[Object state comparisons]
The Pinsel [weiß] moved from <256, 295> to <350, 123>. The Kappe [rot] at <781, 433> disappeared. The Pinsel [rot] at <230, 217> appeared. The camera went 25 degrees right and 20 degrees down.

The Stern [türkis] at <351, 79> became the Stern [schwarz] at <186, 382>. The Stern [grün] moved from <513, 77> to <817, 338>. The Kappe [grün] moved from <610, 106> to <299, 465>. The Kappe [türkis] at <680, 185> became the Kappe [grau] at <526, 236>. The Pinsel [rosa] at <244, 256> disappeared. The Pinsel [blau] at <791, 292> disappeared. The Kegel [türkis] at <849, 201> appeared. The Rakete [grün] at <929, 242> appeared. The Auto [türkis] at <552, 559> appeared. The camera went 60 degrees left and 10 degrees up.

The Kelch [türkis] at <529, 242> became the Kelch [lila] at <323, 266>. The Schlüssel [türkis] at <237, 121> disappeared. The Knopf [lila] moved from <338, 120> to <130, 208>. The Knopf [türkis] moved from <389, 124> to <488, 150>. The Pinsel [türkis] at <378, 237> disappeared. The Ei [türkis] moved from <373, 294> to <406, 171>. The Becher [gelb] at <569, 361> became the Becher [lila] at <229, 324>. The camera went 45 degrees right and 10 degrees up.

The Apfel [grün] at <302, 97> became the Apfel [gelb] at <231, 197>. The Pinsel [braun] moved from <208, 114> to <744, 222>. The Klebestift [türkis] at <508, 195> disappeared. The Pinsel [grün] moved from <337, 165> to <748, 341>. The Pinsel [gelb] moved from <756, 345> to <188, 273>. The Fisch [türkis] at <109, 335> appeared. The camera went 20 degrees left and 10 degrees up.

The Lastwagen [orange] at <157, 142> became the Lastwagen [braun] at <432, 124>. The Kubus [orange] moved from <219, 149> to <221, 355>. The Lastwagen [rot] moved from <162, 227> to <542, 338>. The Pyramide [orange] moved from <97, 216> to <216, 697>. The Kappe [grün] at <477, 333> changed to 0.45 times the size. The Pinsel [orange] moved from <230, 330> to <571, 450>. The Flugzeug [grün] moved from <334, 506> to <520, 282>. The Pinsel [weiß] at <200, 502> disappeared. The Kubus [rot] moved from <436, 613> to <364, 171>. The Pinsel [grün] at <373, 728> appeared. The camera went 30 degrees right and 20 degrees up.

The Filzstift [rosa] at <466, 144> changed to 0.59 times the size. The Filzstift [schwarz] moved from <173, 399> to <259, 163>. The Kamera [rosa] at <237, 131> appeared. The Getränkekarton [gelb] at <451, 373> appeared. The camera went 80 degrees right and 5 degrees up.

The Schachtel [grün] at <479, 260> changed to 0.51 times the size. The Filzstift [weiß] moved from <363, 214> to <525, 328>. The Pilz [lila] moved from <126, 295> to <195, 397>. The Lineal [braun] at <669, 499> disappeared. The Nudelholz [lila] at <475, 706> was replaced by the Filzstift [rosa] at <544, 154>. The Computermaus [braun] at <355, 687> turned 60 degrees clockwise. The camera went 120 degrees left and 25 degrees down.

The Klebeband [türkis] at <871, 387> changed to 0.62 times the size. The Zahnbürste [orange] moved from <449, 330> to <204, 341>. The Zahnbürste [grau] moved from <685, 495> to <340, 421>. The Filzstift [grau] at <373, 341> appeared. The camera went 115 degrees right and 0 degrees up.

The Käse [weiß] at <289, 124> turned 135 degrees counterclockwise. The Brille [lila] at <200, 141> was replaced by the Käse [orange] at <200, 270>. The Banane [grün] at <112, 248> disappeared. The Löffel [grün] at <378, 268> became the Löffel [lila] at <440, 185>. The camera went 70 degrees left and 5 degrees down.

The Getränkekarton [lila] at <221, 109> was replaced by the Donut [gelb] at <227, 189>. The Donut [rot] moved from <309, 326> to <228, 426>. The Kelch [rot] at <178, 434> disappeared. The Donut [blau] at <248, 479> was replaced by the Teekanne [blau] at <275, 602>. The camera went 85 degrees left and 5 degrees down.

WHAT IS NEEDED - If a line contains the word "turned", it counts; please state how many such lines the records above have, and nothing more.

WRITTEN ANSWER - 2